- Action item -
In the entries below, find the line with "Q3: NPN BC547" and the line with "U3 pin GND: +12V -> GND". Reproduce those two lines and every line between them exactly, and nothing more.

- Records supplied -
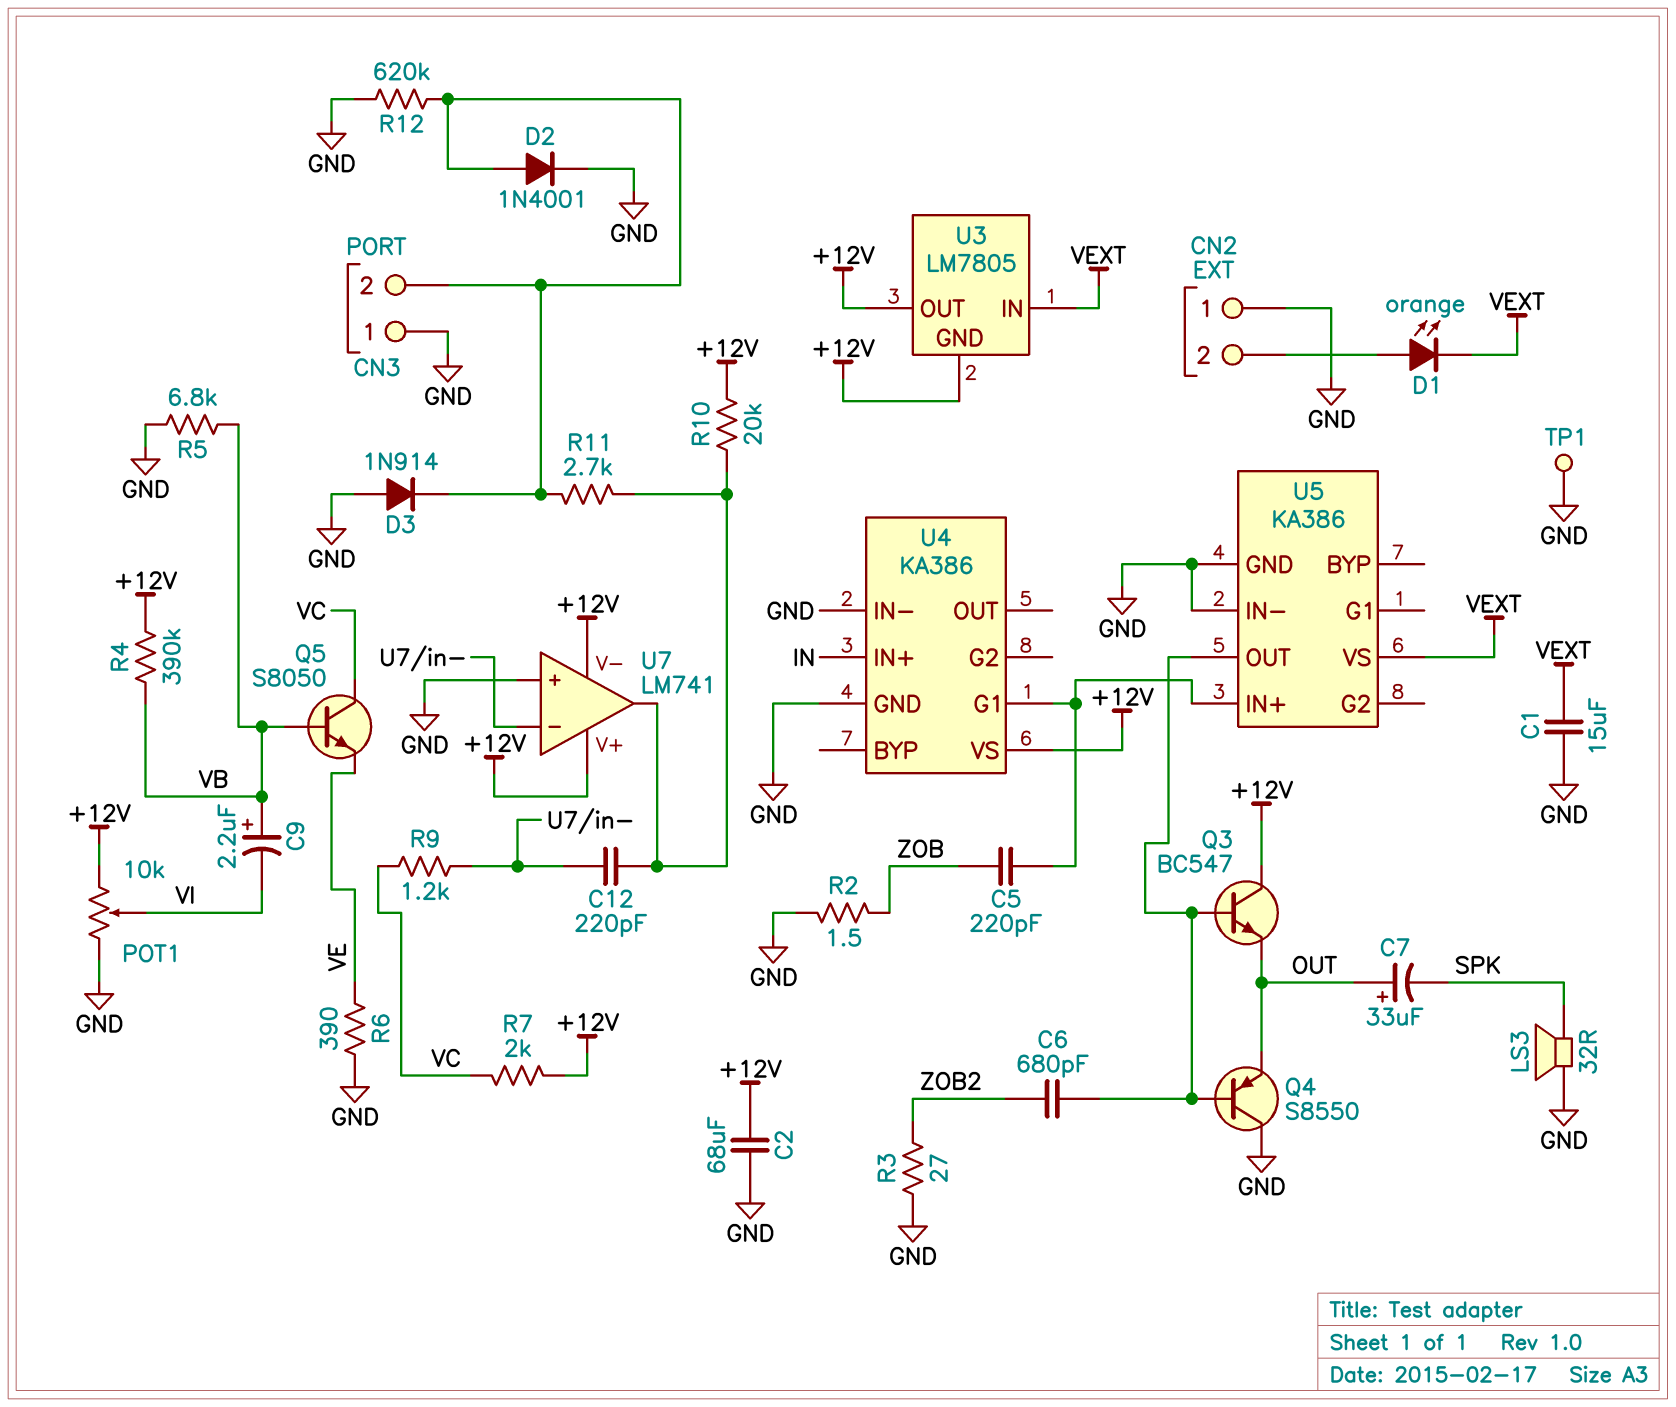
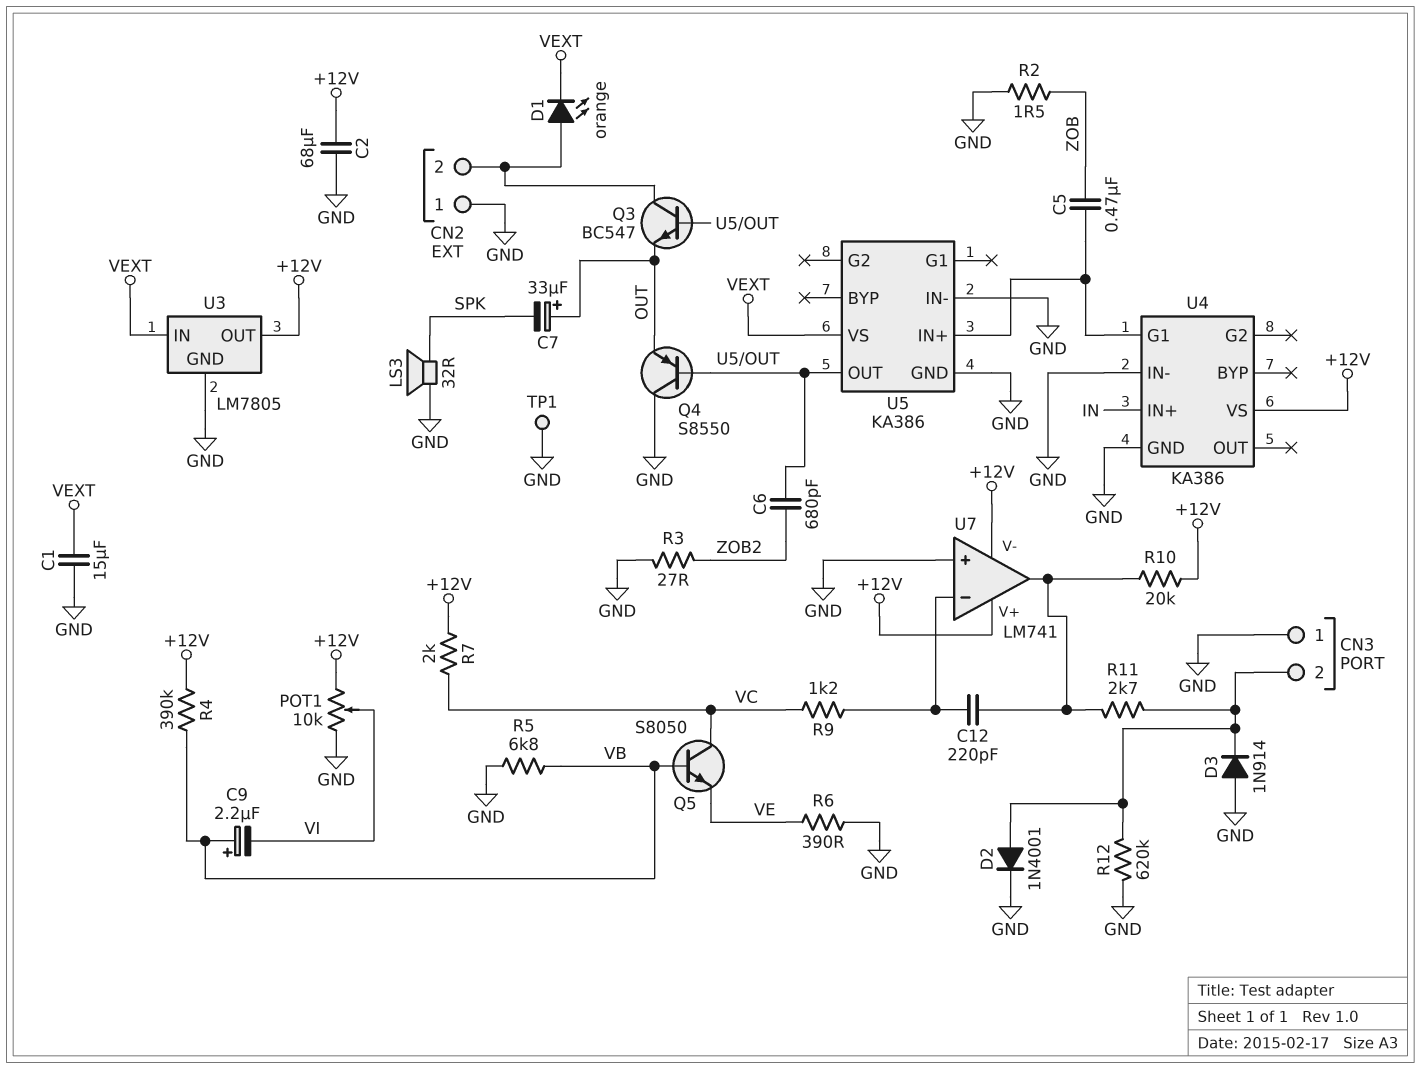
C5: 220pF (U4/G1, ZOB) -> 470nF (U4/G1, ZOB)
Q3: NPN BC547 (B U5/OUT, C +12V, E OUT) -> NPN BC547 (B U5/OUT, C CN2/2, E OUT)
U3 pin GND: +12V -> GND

--

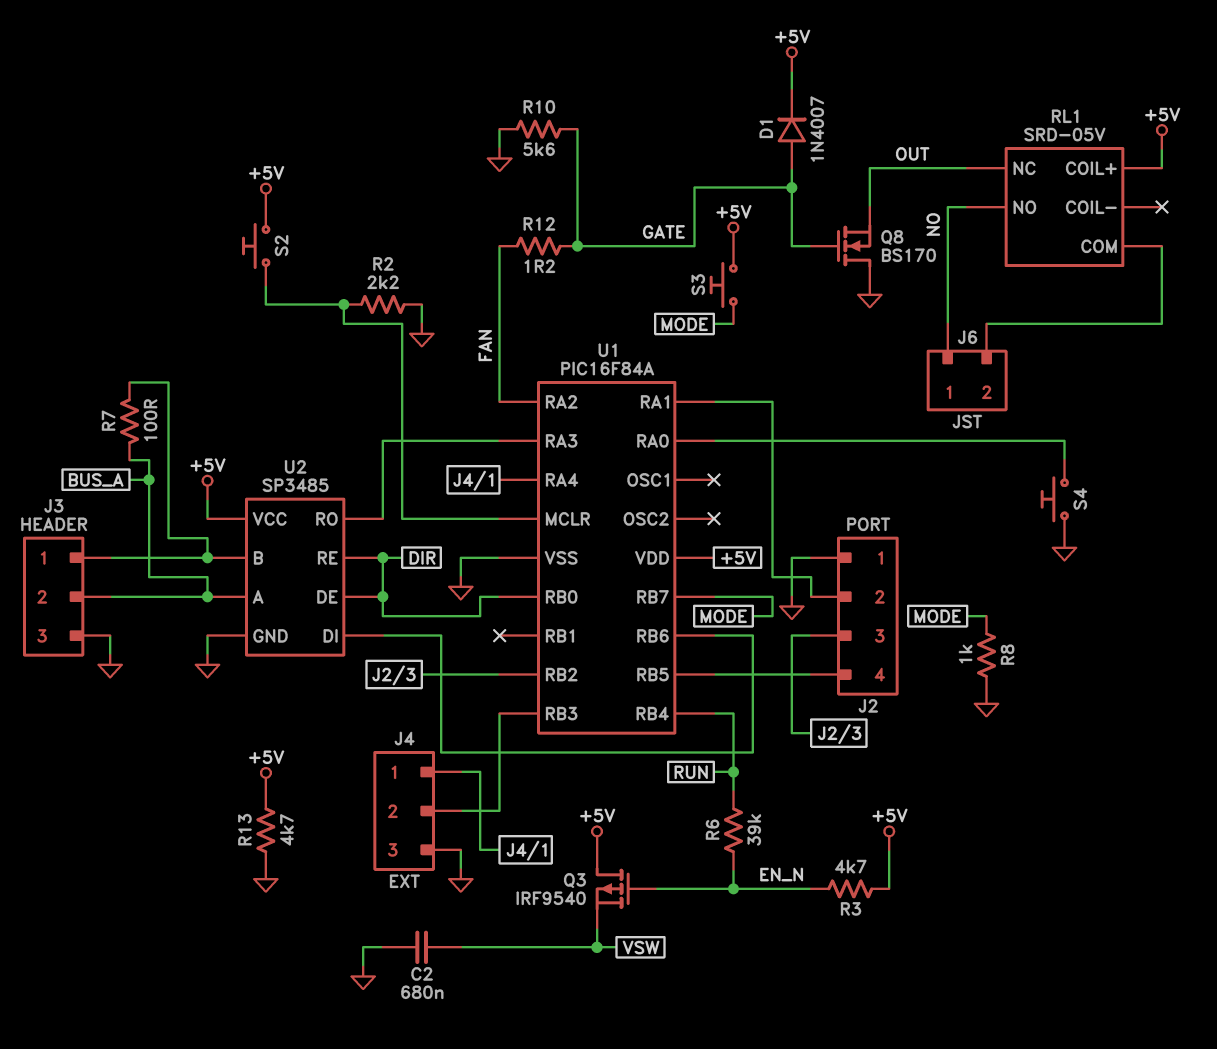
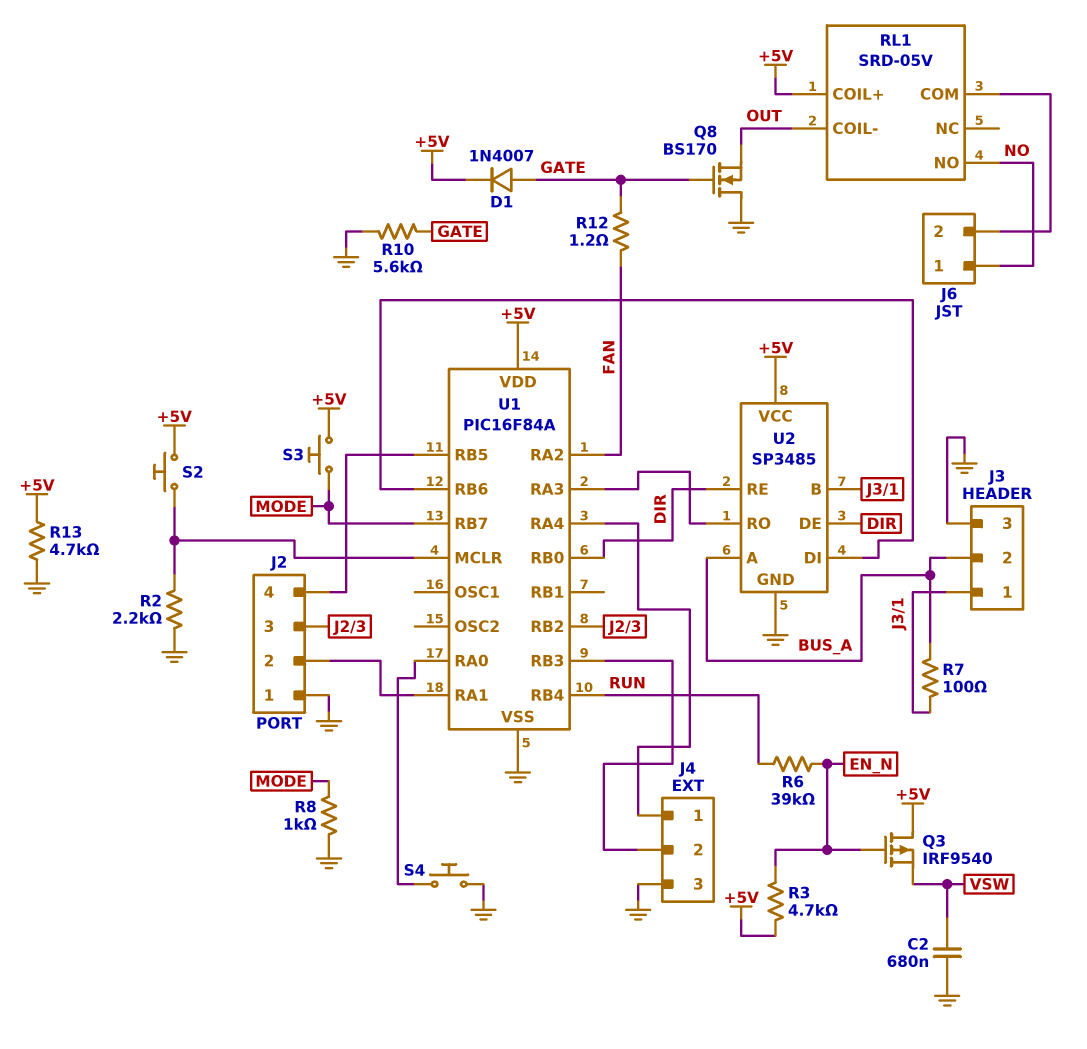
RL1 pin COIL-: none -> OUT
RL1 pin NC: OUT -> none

- The answer -
Q3: NPN BC547 (B U5/OUT, C +12V, E OUT) -> NPN BC547 (B U5/OUT, C CN2/2, E OUT)
U3 pin GND: +12V -> GND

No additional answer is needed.